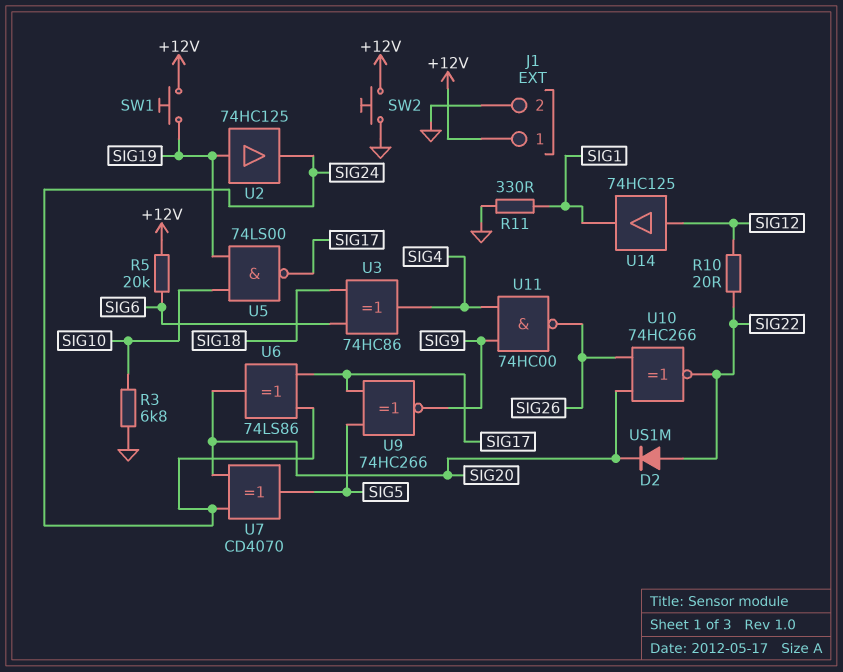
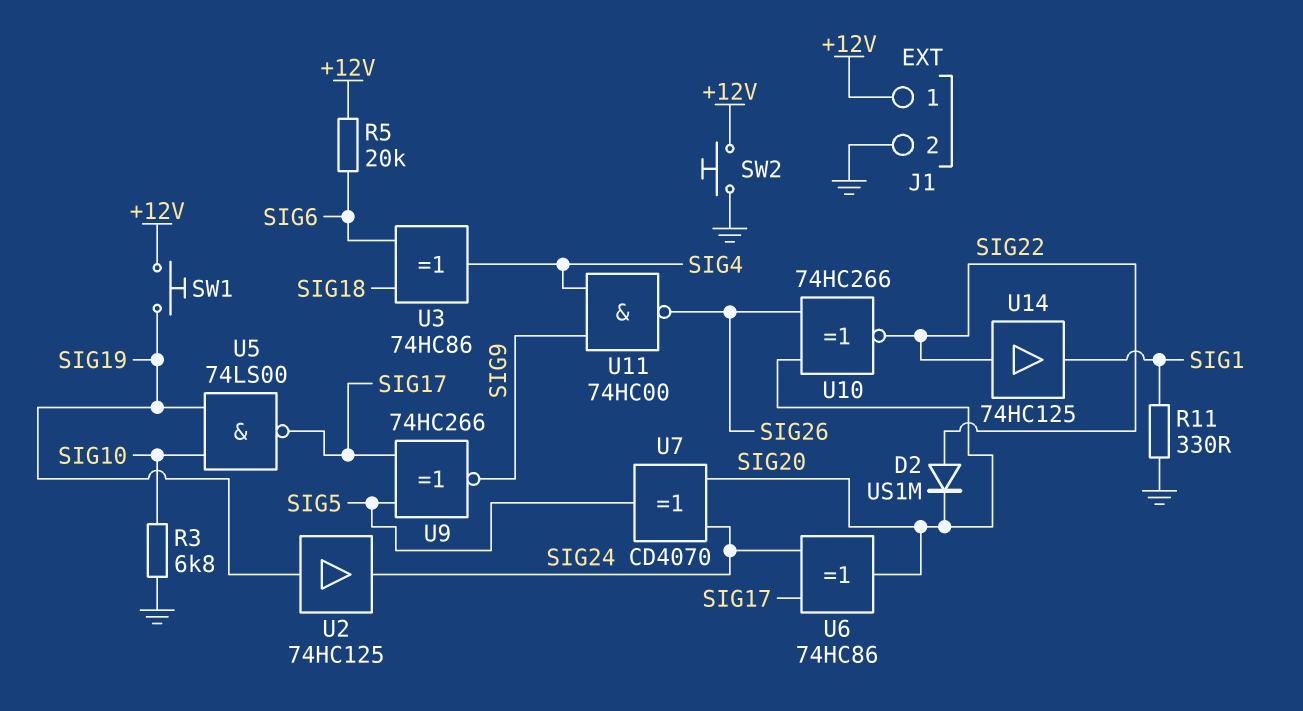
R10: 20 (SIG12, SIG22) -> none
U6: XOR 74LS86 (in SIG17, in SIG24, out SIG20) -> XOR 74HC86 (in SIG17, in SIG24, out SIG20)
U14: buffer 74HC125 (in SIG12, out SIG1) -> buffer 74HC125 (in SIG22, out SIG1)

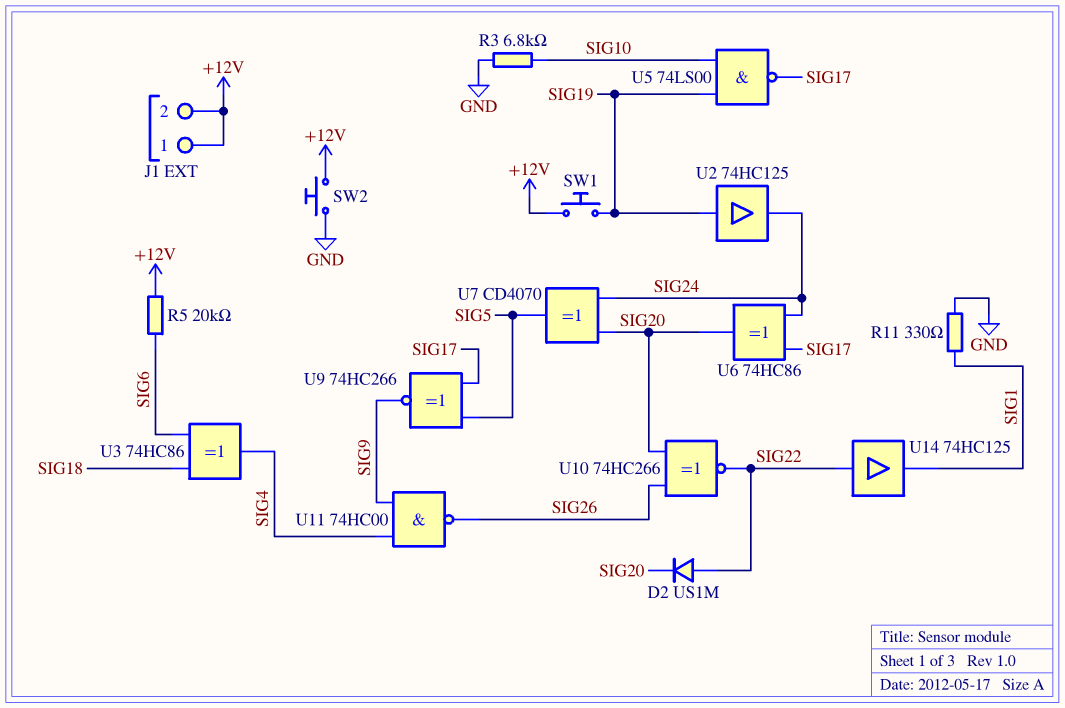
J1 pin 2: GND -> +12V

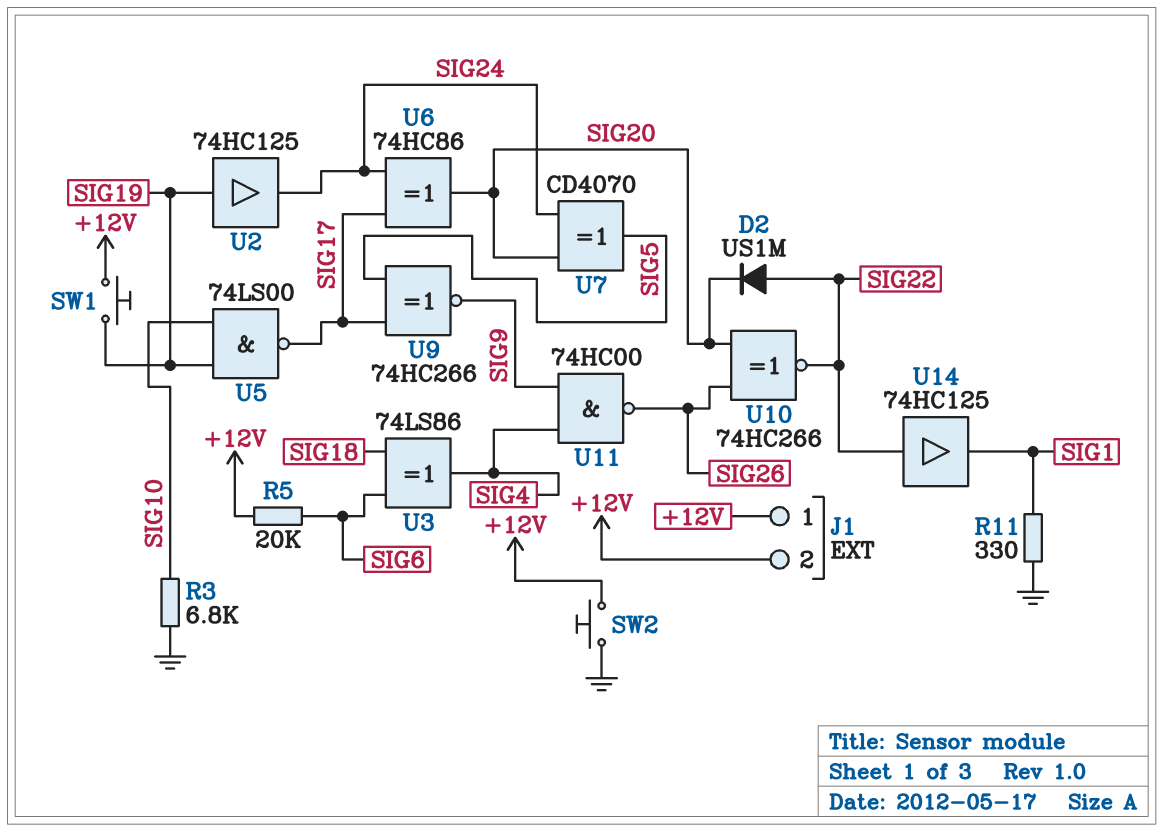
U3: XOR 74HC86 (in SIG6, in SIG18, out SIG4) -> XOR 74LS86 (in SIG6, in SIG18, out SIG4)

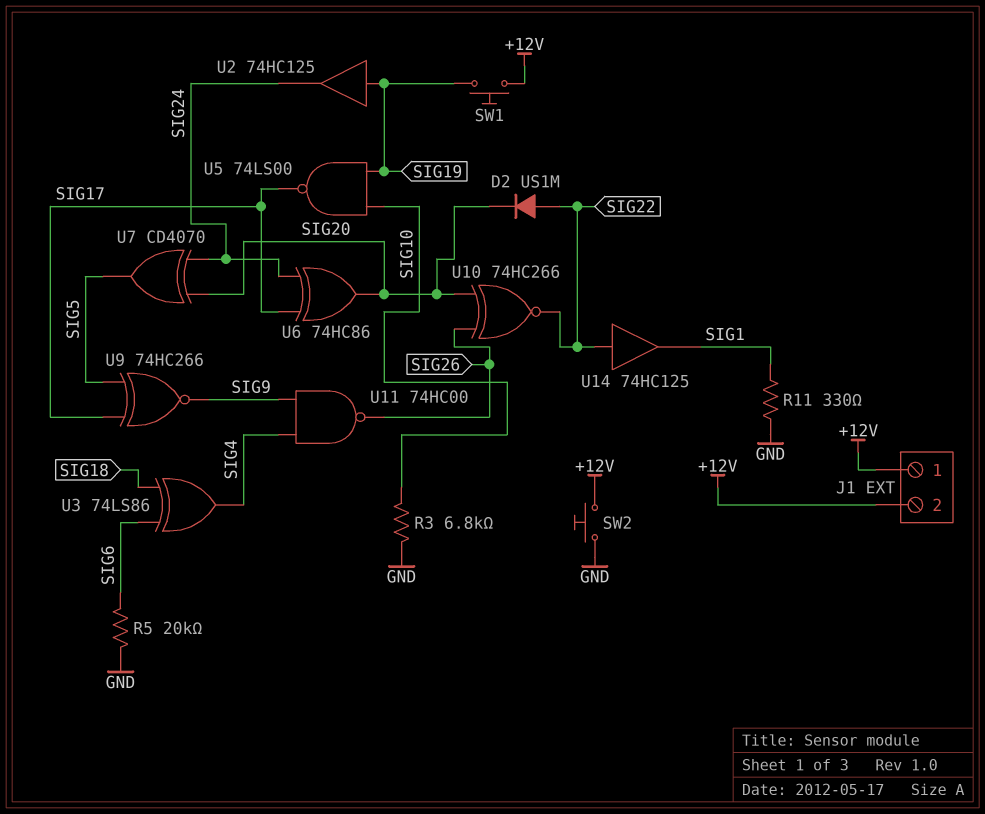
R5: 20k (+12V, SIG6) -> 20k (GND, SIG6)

Action item: Although the records contain pictures, your copy should hold only the text, reproduced exactly.

Output for this exercise:
R10: 20 (SIG12, SIG22) -> none
U6: XOR 74LS86 (in SIG17, in SIG24, out SIG20) -> XOR 74HC86 (in SIG17, in SIG24, out SIG20)
U14: buffer 74HC125 (in SIG12, out SIG1) -> buffer 74HC125 (in SIG22, out SIG1)

J1 pin 2: GND -> +12V

U3: XOR 74HC86 (in SIG6, in SIG18, out SIG4) -> XOR 74LS86 (in SIG6, in SIG18, out SIG4)

R5: 20k (+12V, SIG6) -> 20k (GND, SIG6)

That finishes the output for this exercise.